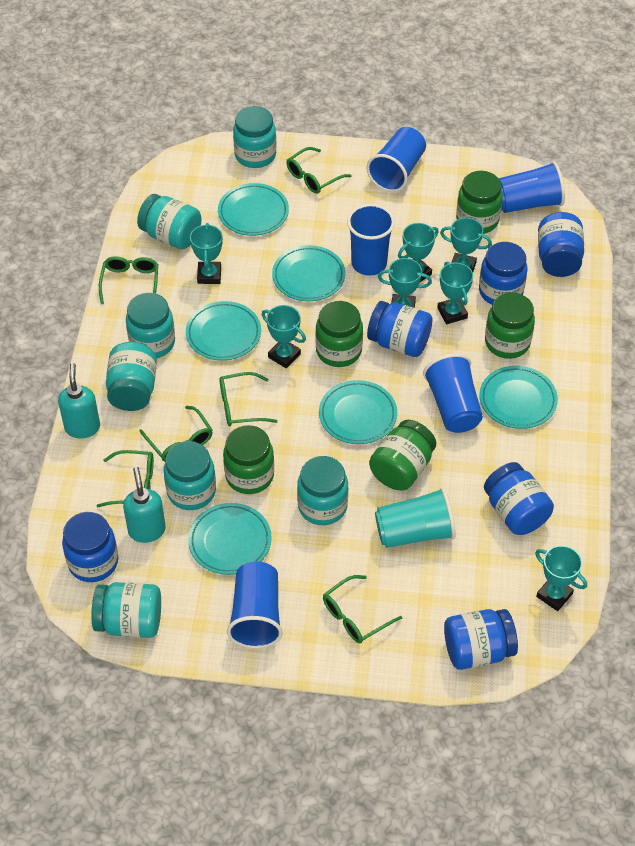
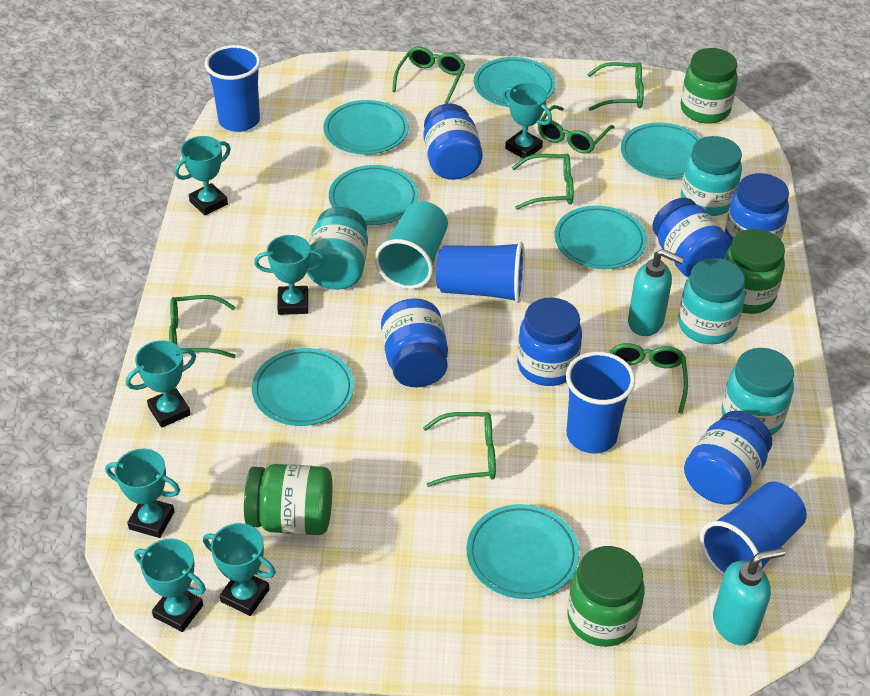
blue cup: 5 -> 4
green glasses: 6 -> 7
green jar: 5 -> 4
turquoise jar: 7 -> 4
turquoise plate: 6 -> 7

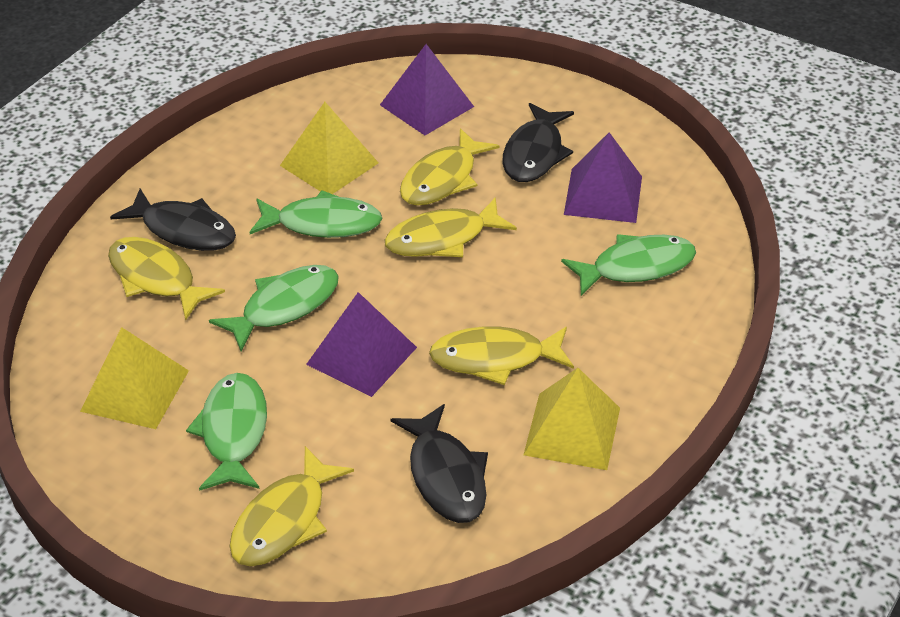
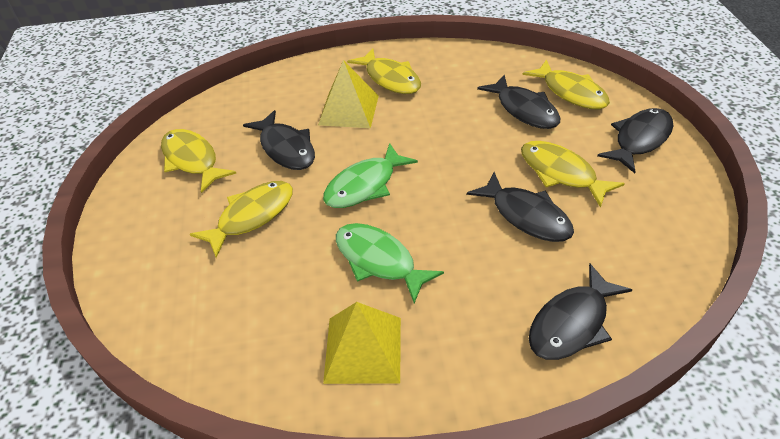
black fish: 3 -> 5
green fish: 4 -> 2
purple pyramid: 3 -> 0
yellow pyramid: 3 -> 2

> **TASK DETAILS**:
Pictures are not part of the copy. Output only the lines from the one with "turquoise jar: 7 -> 4" through the final line of the records, exactly as given.

> **ANSWER SECTION**:
turquoise jar: 7 -> 4
turquoise plate: 6 -> 7

black fish: 3 -> 5
green fish: 4 -> 2
purple pyramid: 3 -> 0
yellow pyramid: 3 -> 2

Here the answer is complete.